# [Required action]
Find the line with "(431, 312) = (411, 318): yellow" in the entries below, then reproduce it and every line after it down to and including the line with "(744, 304) = (743, 472): purple", exactly.

# [Records]

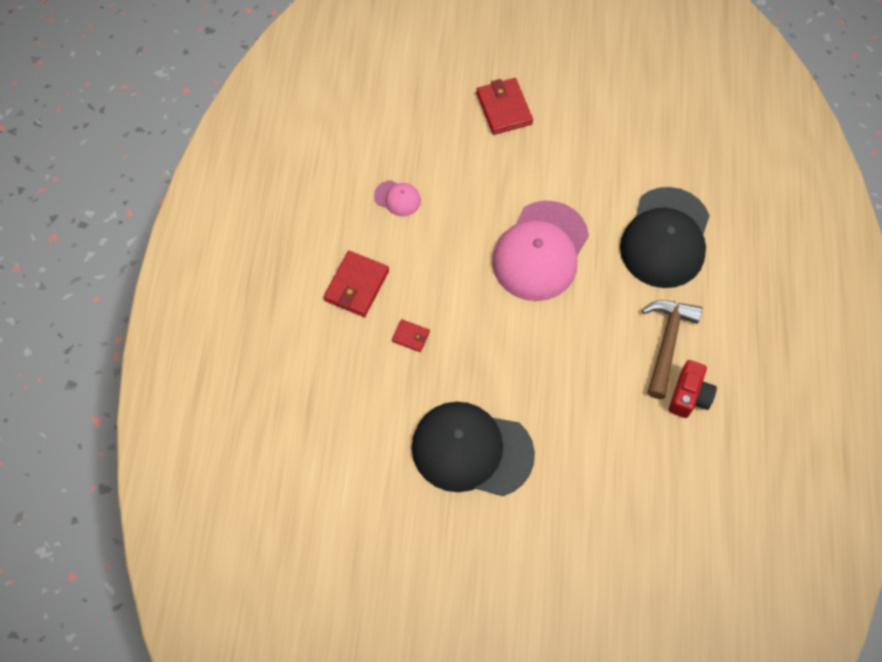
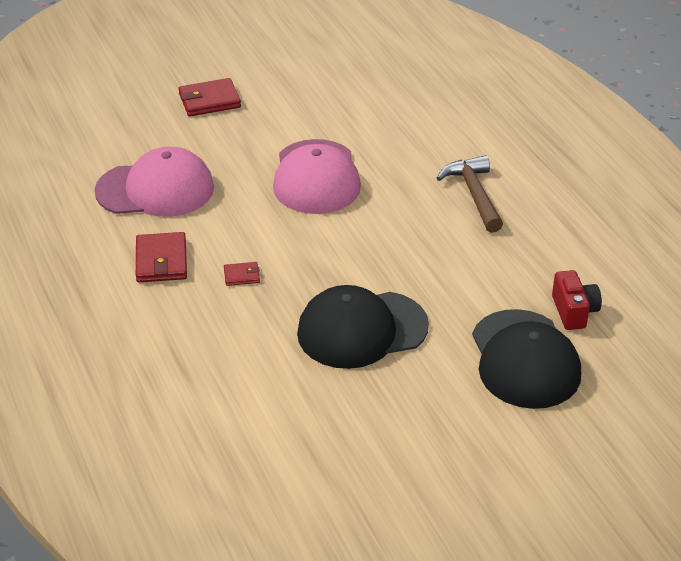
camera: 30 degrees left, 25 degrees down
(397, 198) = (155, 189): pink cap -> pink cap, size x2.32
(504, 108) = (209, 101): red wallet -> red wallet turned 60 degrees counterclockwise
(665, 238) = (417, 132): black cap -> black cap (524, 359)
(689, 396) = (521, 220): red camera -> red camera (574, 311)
==
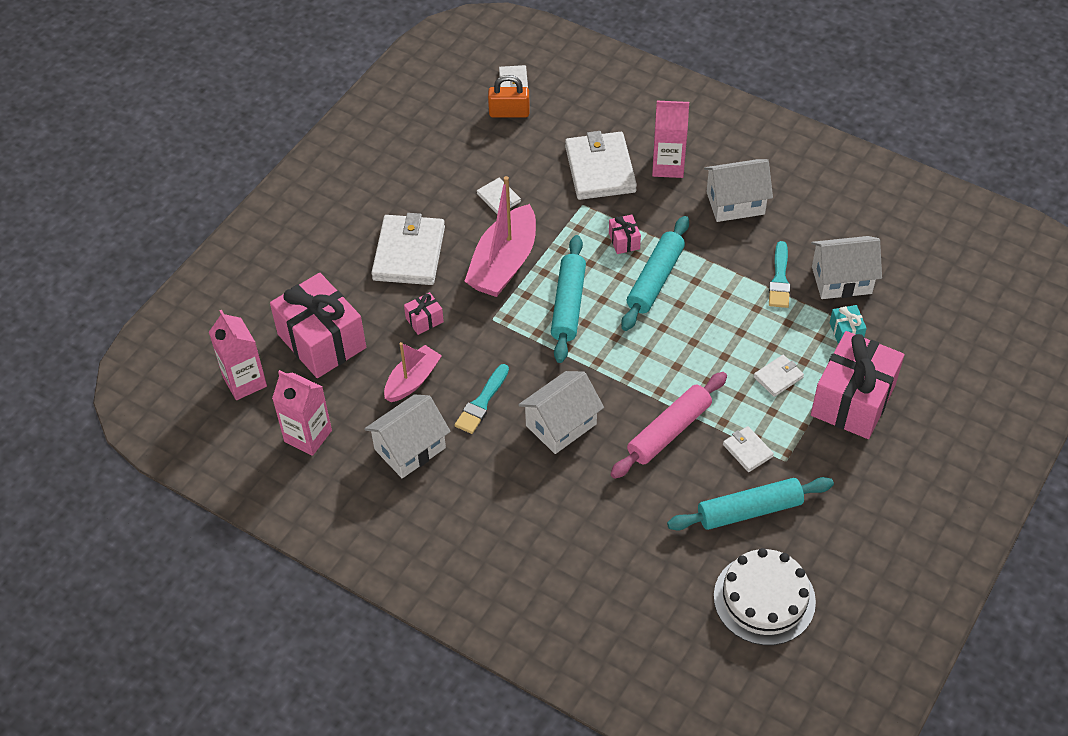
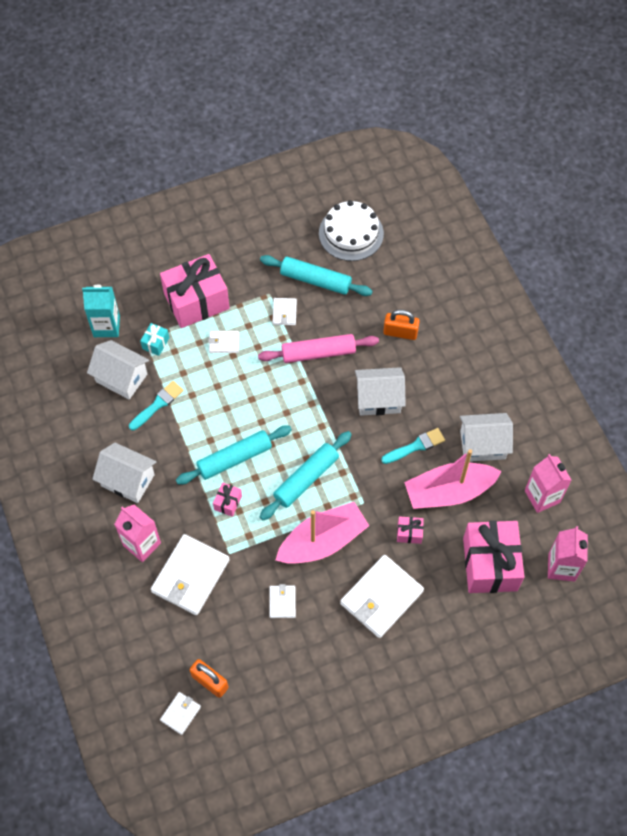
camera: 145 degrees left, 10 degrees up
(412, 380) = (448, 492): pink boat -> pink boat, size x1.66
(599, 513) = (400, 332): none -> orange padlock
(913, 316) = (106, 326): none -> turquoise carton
---
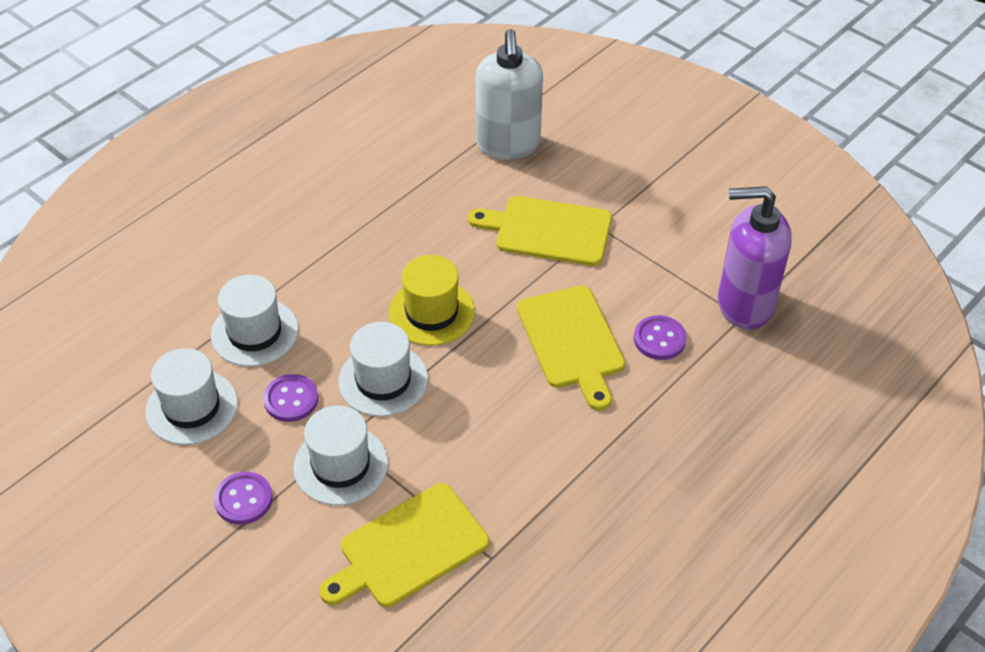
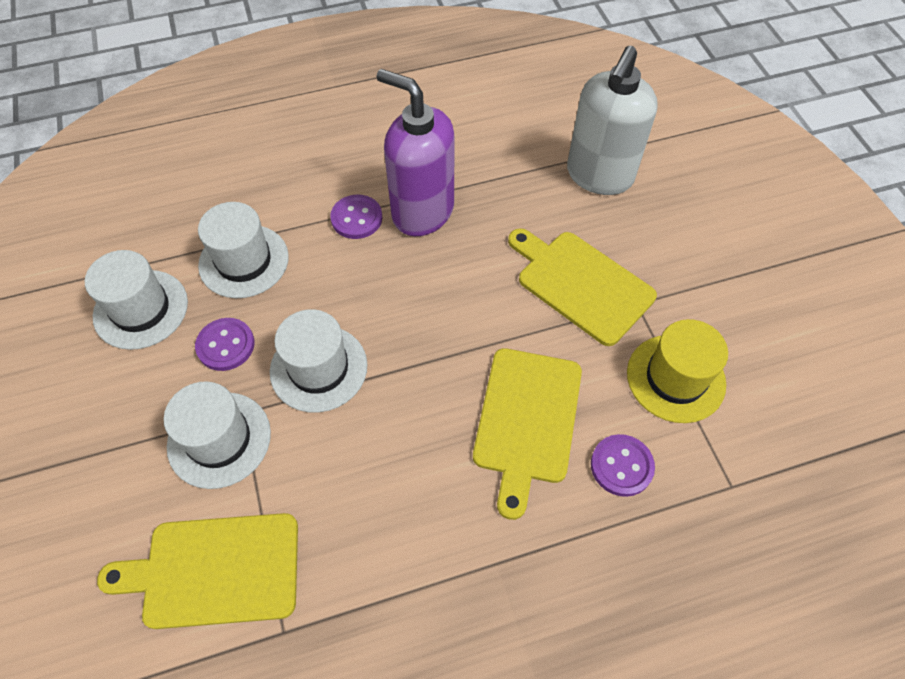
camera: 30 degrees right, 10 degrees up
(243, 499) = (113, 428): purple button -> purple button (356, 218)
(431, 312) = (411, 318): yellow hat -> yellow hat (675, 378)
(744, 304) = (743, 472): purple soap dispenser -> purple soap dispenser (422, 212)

# [Output of the exercise]
(431, 312) = (411, 318): yellow hat -> yellow hat (675, 378)
(744, 304) = (743, 472): purple soap dispenser -> purple soap dispenser (422, 212)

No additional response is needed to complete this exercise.